▸ **DATA**:
::::::::
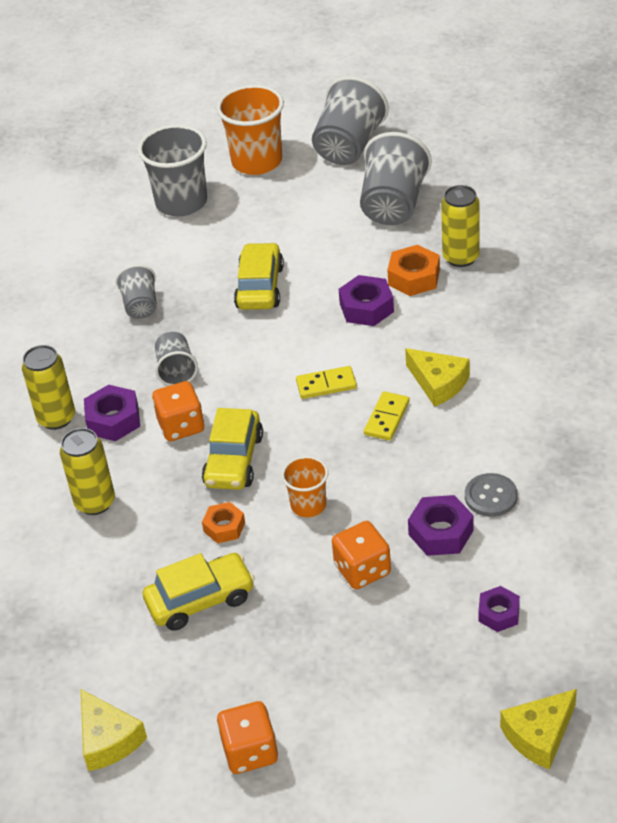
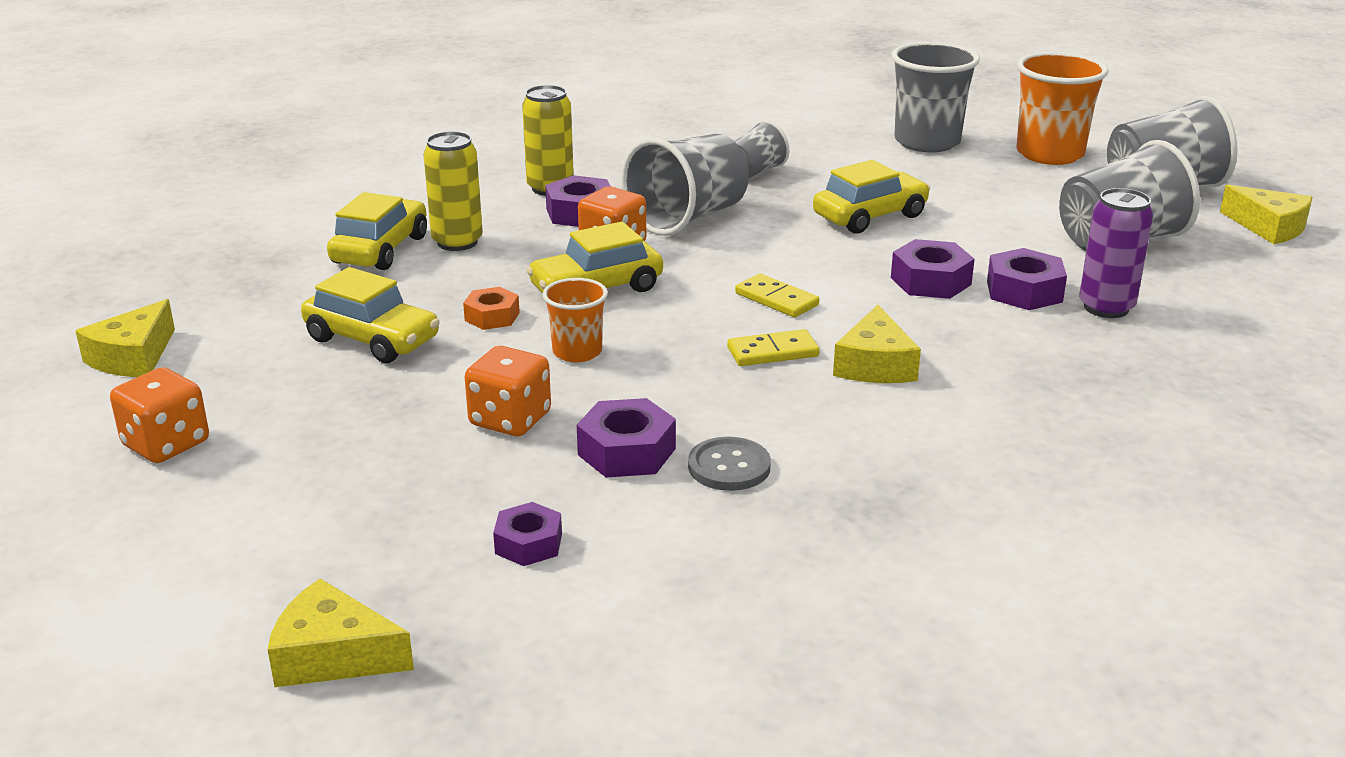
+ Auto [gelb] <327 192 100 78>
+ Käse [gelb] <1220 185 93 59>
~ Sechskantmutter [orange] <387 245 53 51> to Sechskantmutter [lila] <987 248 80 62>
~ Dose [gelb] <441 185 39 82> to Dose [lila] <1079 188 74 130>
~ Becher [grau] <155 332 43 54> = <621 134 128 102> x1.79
::::::::
▸ **WHAT THE TASK REQUIRES**: Print every line from the one that contains "<987 248 80 62>" to the end of the records, exactly as written, and nothing more.

▸ **FINISHED TASK**:
~ Sechskantmutter [orange] <387 245 53 51> to Sechskantmutter [lila] <987 248 80 62>
~ Dose [gelb] <441 185 39 82> to Dose [lila] <1079 188 74 130>
~ Becher [grau] <155 332 43 54> = <621 134 128 102> x1.79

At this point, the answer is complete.